- _Problem description_
For this exercise, repeat the whole listing below exactly. Leave the pictures out.

● ● ● ●

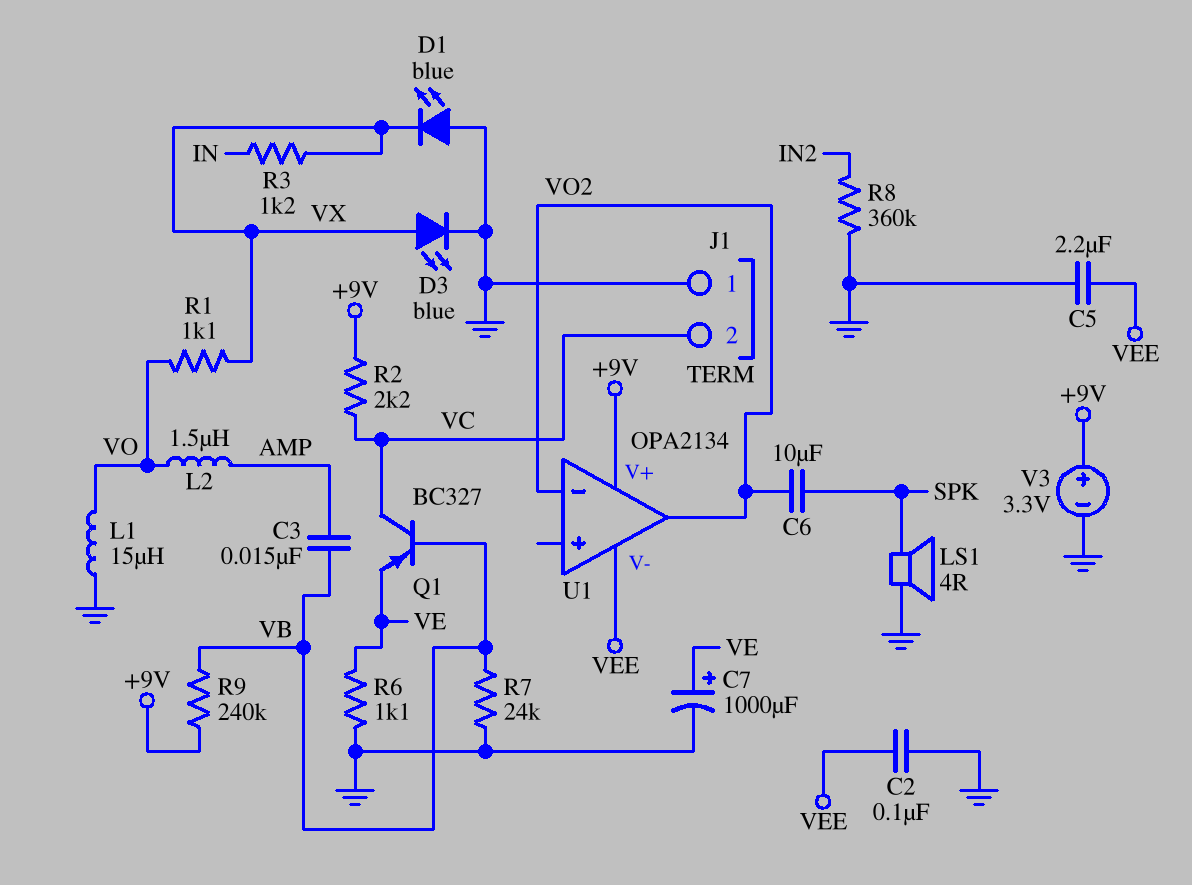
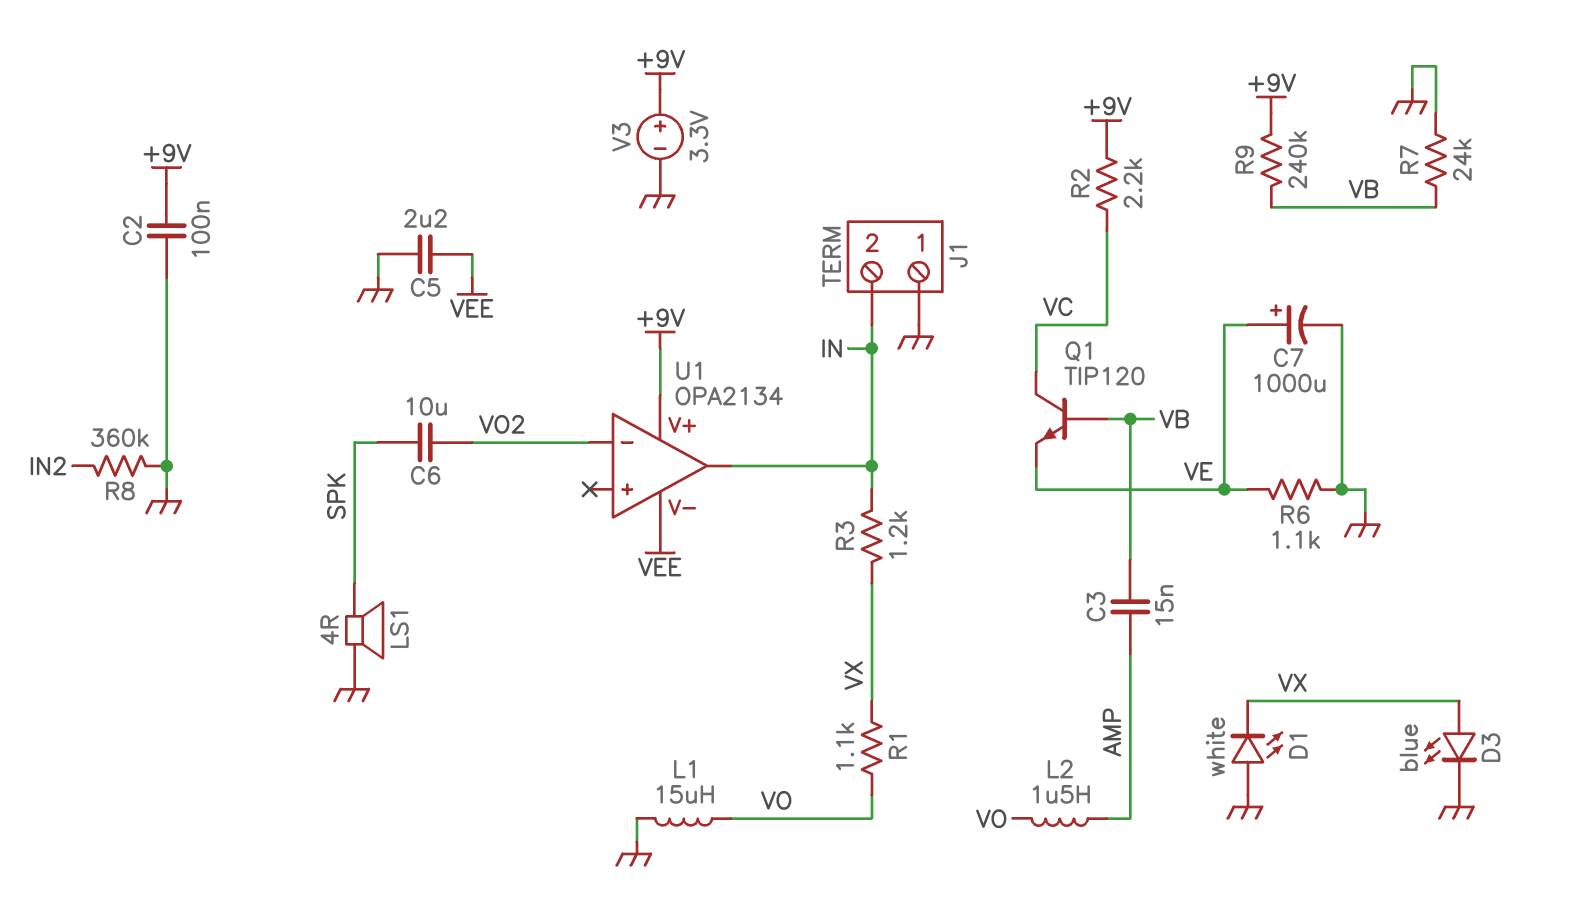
C2: 100nF (GND, VEE) -> 100nF (+9V, GND)
D1: LED blue (A GND, K VX) -> LED white (A GND, K VX)
J1 pin 2: VC -> IN
Q1: PNP BC327 (B VB, C VC, E VE) -> NPN TIP120 (B VB, C VC, E VE)
U1 pin out: VO2 -> IN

● ● ● ●

- _Output_
C2: 100nF (GND, VEE) -> 100nF (+9V, GND)
D1: LED blue (A GND, K VX) -> LED white (A GND, K VX)
J1 pin 2: VC -> IN
Q1: PNP BC327 (B VB, C VC, E VE) -> NPN TIP120 (B VB, C VC, E VE)
U1 pin out: VO2 -> IN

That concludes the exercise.